======== Data to use ========
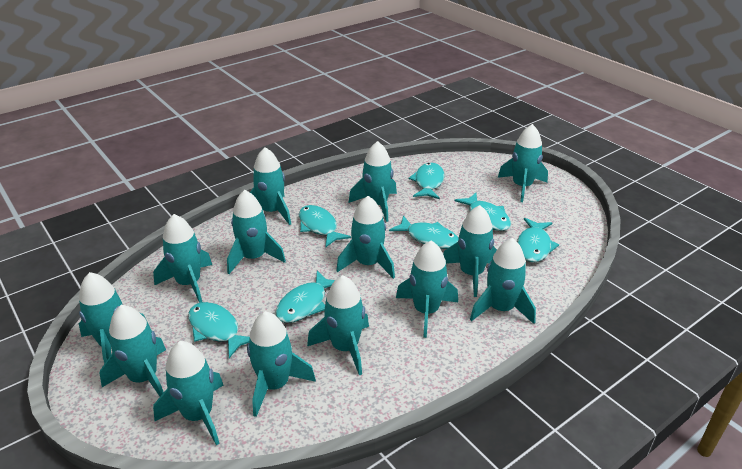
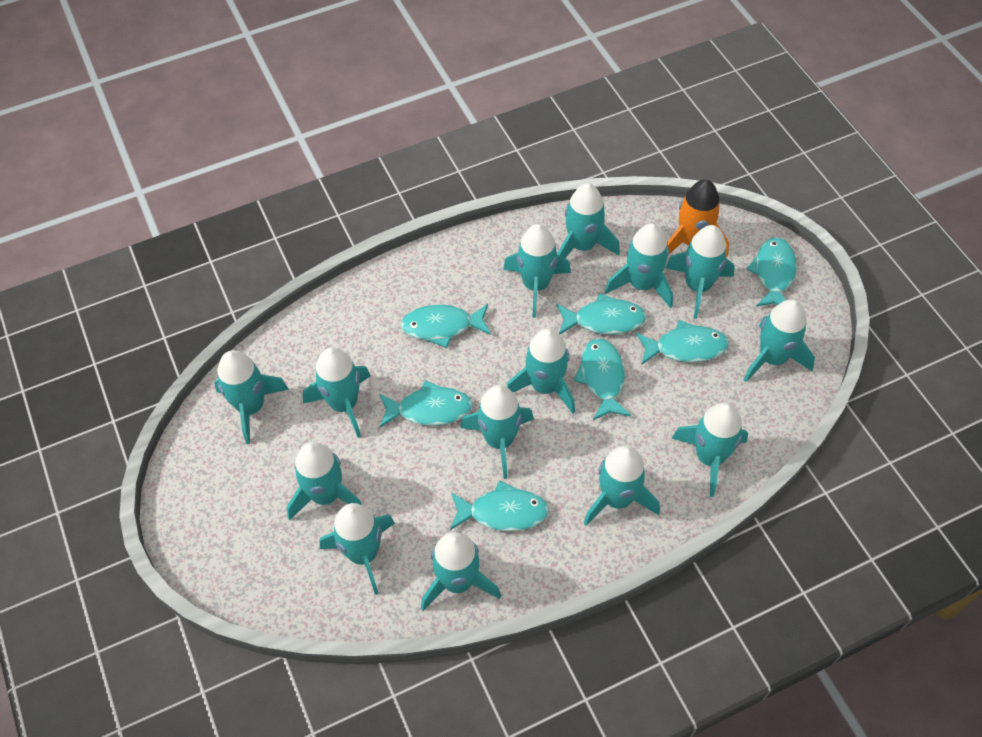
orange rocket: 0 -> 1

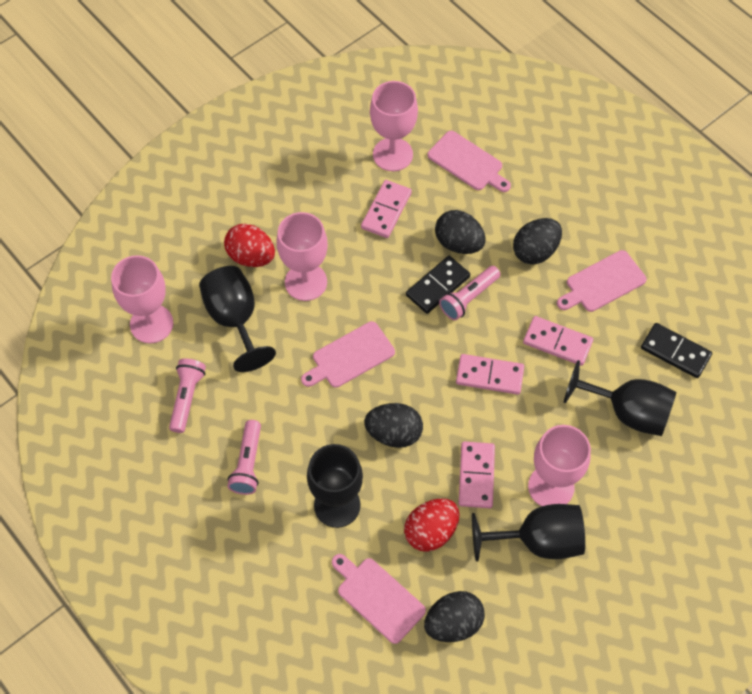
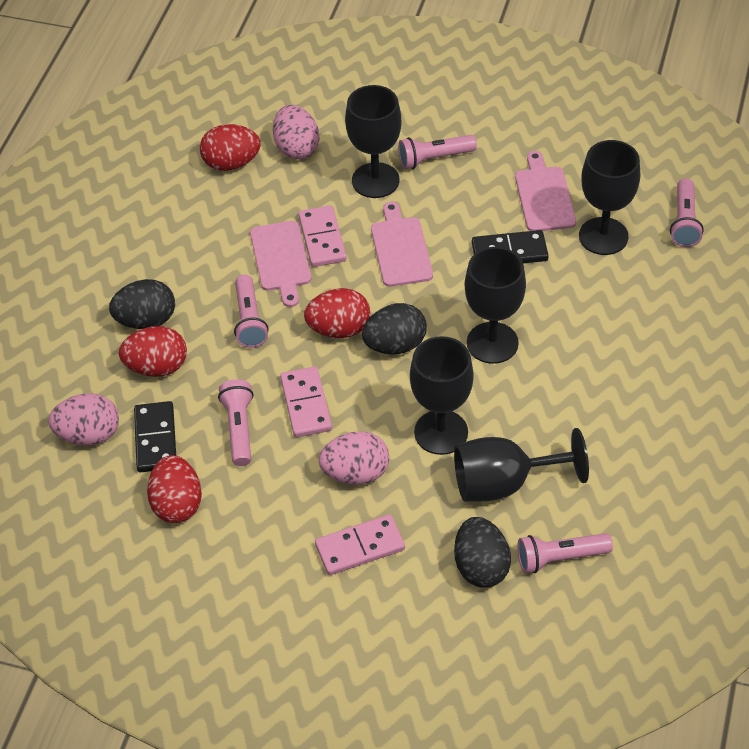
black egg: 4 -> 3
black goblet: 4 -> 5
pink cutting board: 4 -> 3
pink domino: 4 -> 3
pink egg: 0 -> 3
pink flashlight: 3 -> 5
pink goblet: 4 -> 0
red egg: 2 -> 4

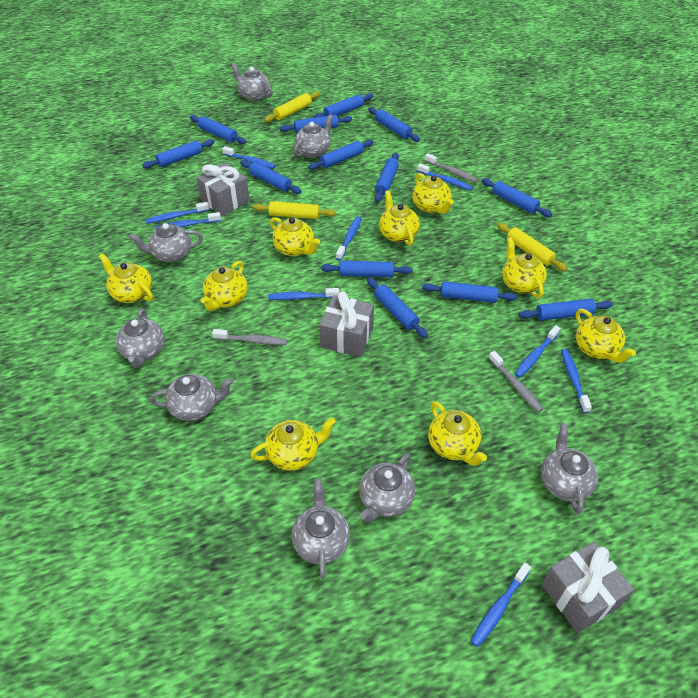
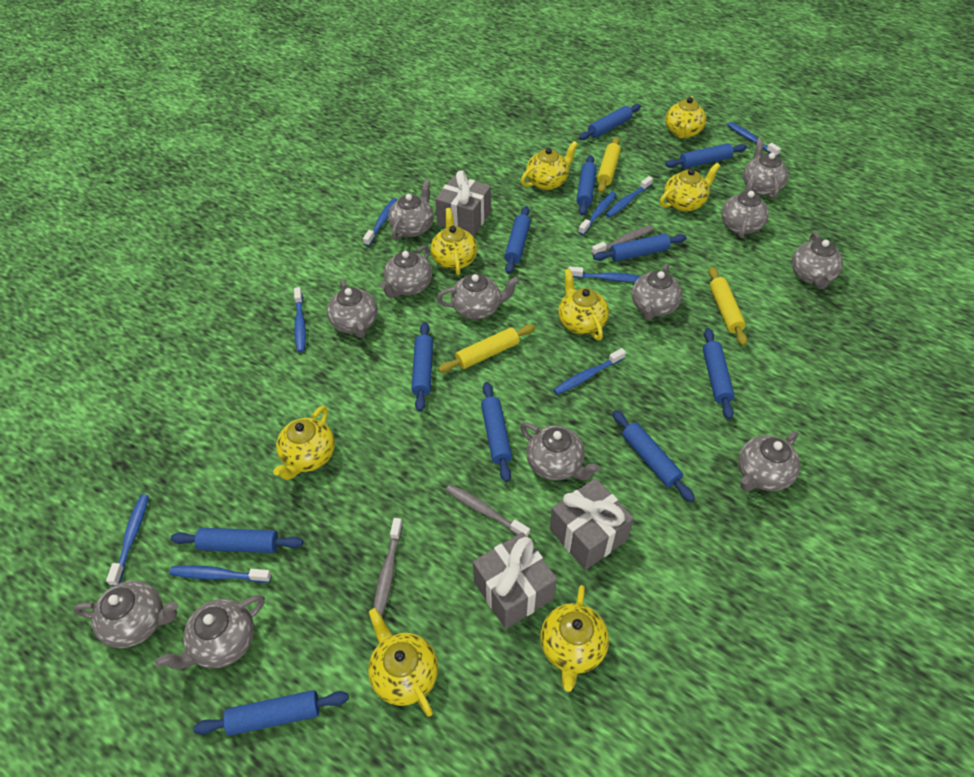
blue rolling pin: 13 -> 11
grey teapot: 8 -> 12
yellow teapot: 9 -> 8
========
● **Problem**
Reproduce exactly the lines from the one containing "pink cutting board: 4 -> 3" through the last line of the records, both included, leaving out every picture.

● **Solution for this task**
pink cutting board: 4 -> 3
pink domino: 4 -> 3
pink egg: 0 -> 3
pink flashlight: 3 -> 5
pink goblet: 4 -> 0
red egg: 2 -> 4

blue rolling pin: 13 -> 11
grey teapot: 8 -> 12
yellow teapot: 9 -> 8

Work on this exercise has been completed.